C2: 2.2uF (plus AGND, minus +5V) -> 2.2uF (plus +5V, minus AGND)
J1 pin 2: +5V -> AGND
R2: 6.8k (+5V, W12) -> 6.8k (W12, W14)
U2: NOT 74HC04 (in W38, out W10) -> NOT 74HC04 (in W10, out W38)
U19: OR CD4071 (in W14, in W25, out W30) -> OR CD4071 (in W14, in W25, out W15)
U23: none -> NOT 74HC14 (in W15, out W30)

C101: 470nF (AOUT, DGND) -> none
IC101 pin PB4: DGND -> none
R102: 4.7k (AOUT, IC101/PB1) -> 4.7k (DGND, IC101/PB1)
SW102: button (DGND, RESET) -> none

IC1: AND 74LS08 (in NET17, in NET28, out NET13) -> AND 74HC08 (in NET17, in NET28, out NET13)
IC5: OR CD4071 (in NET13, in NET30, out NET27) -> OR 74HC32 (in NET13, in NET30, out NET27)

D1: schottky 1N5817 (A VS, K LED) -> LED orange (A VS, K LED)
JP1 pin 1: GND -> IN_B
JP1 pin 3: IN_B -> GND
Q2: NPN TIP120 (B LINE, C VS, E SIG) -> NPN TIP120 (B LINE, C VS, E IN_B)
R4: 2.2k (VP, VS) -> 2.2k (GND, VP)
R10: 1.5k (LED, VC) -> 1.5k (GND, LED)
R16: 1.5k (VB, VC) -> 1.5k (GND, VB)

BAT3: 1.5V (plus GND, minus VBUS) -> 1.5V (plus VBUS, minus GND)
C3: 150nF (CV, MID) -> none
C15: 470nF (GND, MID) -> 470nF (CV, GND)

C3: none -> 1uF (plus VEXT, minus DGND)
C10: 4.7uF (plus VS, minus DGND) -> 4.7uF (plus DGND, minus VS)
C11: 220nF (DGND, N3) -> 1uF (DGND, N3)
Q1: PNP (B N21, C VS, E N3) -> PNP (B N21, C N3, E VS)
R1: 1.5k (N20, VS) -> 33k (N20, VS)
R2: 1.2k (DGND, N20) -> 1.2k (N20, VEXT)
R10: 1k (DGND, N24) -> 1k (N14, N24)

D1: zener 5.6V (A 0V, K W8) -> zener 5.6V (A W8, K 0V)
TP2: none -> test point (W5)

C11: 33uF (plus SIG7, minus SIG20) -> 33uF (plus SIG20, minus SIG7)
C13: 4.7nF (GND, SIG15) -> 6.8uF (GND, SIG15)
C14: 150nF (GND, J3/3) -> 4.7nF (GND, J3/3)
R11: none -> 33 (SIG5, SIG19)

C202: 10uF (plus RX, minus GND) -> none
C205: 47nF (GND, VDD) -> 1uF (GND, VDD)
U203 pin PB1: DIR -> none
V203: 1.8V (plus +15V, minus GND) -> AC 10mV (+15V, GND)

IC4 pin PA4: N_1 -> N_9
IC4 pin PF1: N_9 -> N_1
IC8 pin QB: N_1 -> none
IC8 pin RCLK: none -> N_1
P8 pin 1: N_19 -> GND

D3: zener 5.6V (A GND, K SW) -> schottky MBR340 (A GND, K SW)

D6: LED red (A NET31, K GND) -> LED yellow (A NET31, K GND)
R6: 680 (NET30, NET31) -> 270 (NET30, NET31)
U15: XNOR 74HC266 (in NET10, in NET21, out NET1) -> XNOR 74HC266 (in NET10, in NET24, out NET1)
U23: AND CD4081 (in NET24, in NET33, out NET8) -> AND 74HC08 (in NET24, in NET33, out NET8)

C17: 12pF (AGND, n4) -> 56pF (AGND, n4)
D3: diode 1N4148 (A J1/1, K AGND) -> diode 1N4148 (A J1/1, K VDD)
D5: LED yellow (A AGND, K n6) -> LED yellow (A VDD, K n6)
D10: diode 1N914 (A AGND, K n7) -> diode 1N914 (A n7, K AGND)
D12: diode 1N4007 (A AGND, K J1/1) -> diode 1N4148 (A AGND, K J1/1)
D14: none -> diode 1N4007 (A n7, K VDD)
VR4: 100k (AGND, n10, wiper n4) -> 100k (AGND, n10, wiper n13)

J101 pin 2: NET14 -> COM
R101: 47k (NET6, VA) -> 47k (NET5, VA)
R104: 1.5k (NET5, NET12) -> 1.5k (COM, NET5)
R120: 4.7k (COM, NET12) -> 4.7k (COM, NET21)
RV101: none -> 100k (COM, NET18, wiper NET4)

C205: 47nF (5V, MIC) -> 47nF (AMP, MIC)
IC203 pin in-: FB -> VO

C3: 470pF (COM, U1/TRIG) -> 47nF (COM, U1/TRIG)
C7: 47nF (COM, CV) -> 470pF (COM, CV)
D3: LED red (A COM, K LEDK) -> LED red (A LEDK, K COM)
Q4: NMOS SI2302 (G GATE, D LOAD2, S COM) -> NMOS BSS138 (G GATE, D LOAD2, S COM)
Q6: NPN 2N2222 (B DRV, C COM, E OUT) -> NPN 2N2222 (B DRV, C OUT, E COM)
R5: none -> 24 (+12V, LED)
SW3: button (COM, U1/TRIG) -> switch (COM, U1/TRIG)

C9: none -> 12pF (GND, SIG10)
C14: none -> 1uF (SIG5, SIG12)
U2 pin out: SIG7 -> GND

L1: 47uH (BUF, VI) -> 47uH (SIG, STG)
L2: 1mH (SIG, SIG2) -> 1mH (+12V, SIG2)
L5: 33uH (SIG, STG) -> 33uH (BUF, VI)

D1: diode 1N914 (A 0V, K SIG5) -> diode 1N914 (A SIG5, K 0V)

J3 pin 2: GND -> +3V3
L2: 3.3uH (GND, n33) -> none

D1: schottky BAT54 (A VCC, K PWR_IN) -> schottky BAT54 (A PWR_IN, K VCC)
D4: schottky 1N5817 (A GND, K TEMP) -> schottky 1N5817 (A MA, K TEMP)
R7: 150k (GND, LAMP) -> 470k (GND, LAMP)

> ABOUT THIS TASK: The data must be given again in full. Keep every line identical.

> WRITTEN RESPONSE:
C2: 2.2uF (plus AGND, minus +5V) -> 2.2uF (plus +5V, minus AGND)
J1 pin 2: +5V -> AGND
R2: 6.8k (+5V, W12) -> 6.8k (W12, W14)
U2: NOT 74HC04 (in W38, out W10) -> NOT 74HC04 (in W10, out W38)
U19: OR CD4071 (in W14, in W25, out W30) -> OR CD4071 (in W14, in W25, out W15)
U23: none -> NOT 74HC14 (in W15, out W30)

C101: 470nF (AOUT, DGND) -> none
IC101 pin PB4: DGND -> none
R102: 4.7k (AOUT, IC101/PB1) -> 4.7k (DGND, IC101/PB1)
SW102: button (DGND, RESET) -> none

IC1: AND 74LS08 (in NET17, in NET28, out NET13) -> AND 74HC08 (in NET17, in NET28, out NET13)
IC5: OR CD4071 (in NET13, in NET30, out NET27) -> OR 74HC32 (in NET13, in NET30, out NET27)

D1: schottky 1N5817 (A VS, K LED) -> LED orange (A VS, K LED)
JP1 pin 1: GND -> IN_B
JP1 pin 3: IN_B -> GND
Q2: NPN TIP120 (B LINE, C VS, E SIG) -> NPN TIP120 (B LINE, C VS, E IN_B)
R4: 2.2k (VP, VS) -> 2.2k (GND, VP)
R10: 1.5k (LED, VC) -> 1.5k (GND, LED)
R16: 1.5k (VB, VC) -> 1.5k (GND, VB)

BAT3: 1.5V (plus GND, minus VBUS) -> 1.5V (plus VBUS, minus GND)
C3: 150nF (CV, MID) -> none
C15: 470nF (GND, MID) -> 470nF (CV, GND)

C3: none -> 1uF (plus VEXT, minus DGND)
C10: 4.7uF (plus VS, minus DGND) -> 4.7uF (plus DGND, minus VS)
C11: 220nF (DGND, N3) -> 1uF (DGND, N3)
Q1: PNP (B N21, C VS, E N3) -> PNP (B N21, C N3, E VS)
R1: 1.5k (N20, VS) -> 33k (N20, VS)
R2: 1.2k (DGND, N20) -> 1.2k (N20, VEXT)
R10: 1k (DGND, N24) -> 1k (N14, N24)

D1: zener 5.6V (A 0V, K W8) -> zener 5.6V (A W8, K 0V)
TP2: none -> test point (W5)

C11: 33uF (plus SIG7, minus SIG20) -> 33uF (plus SIG20, minus SIG7)
C13: 4.7nF (GND, SIG15) -> 6.8uF (GND, SIG15)
C14: 150nF (GND, J3/3) -> 4.7nF (GND, J3/3)
R11: none -> 33 (SIG5, SIG19)

C202: 10uF (plus RX, minus GND) -> none
C205: 47nF (GND, VDD) -> 1uF (GND, VDD)
U203 pin PB1: DIR -> none
V203: 1.8V (plus +15V, minus GND) -> AC 10mV (+15V, GND)

IC4 pin PA4: N_1 -> N_9
IC4 pin PF1: N_9 -> N_1
IC8 pin QB: N_1 -> none
IC8 pin RCLK: none -> N_1
P8 pin 1: N_19 -> GND

D3: zener 5.6V (A GND, K SW) -> schottky MBR340 (A GND, K SW)

D6: LED red (A NET31, K GND) -> LED yellow (A NET31, K GND)
R6: 680 (NET30, NET31) -> 270 (NET30, NET31)
U15: XNOR 74HC266 (in NET10, in NET21, out NET1) -> XNOR 74HC266 (in NET10, in NET24, out NET1)
U23: AND CD4081 (in NET24, in NET33, out NET8) -> AND 74HC08 (in NET24, in NET33, out NET8)

C17: 12pF (AGND, n4) -> 56pF (AGND, n4)
D3: diode 1N4148 (A J1/1, K AGND) -> diode 1N4148 (A J1/1, K VDD)
D5: LED yellow (A AGND, K n6) -> LED yellow (A VDD, K n6)
D10: diode 1N914 (A AGND, K n7) -> diode 1N914 (A n7, K AGND)
D12: diode 1N4007 (A AGND, K J1/1) -> diode 1N4148 (A AGND, K J1/1)
D14: none -> diode 1N4007 (A n7, K VDD)
VR4: 100k (AGND, n10, wiper n4) -> 100k (AGND, n10, wiper n13)

J101 pin 2: NET14 -> COM
R101: 47k (NET6, VA) -> 47k (NET5, VA)
R104: 1.5k (NET5, NET12) -> 1.5k (COM, NET5)
R120: 4.7k (COM, NET12) -> 4.7k (COM, NET21)
RV101: none -> 100k (COM, NET18, wiper NET4)

C205: 47nF (5V, MIC) -> 47nF (AMP, MIC)
IC203 pin in-: FB -> VO

C3: 470pF (COM, U1/TRIG) -> 47nF (COM, U1/TRIG)
C7: 47nF (COM, CV) -> 470pF (COM, CV)
D3: LED red (A COM, K LEDK) -> LED red (A LEDK, K COM)
Q4: NMOS SI2302 (G GATE, D LOAD2, S COM) -> NMOS BSS138 (G GATE, D LOAD2, S COM)
Q6: NPN 2N2222 (B DRV, C COM, E OUT) -> NPN 2N2222 (B DRV, C OUT, E COM)
R5: none -> 24 (+12V, LED)
SW3: button (COM, U1/TRIG) -> switch (COM, U1/TRIG)

C9: none -> 12pF (GND, SIG10)
C14: none -> 1uF (SIG5, SIG12)
U2 pin out: SIG7 -> GND

L1: 47uH (BUF, VI) -> 47uH (SIG, STG)
L2: 1mH (SIG, SIG2) -> 1mH (+12V, SIG2)
L5: 33uH (SIG, STG) -> 33uH (BUF, VI)

D1: diode 1N914 (A 0V, K SIG5) -> diode 1N914 (A SIG5, K 0V)

J3 pin 2: GND -> +3V3
L2: 3.3uH (GND, n33) -> none

D1: schottky BAT54 (A VCC, K PWR_IN) -> schottky BAT54 (A PWR_IN, K VCC)
D4: schottky 1N5817 (A GND, K TEMP) -> schottky 1N5817 (A MA, K TEMP)
R7: 150k (GND, LAMP) -> 470k (GND, LAMP)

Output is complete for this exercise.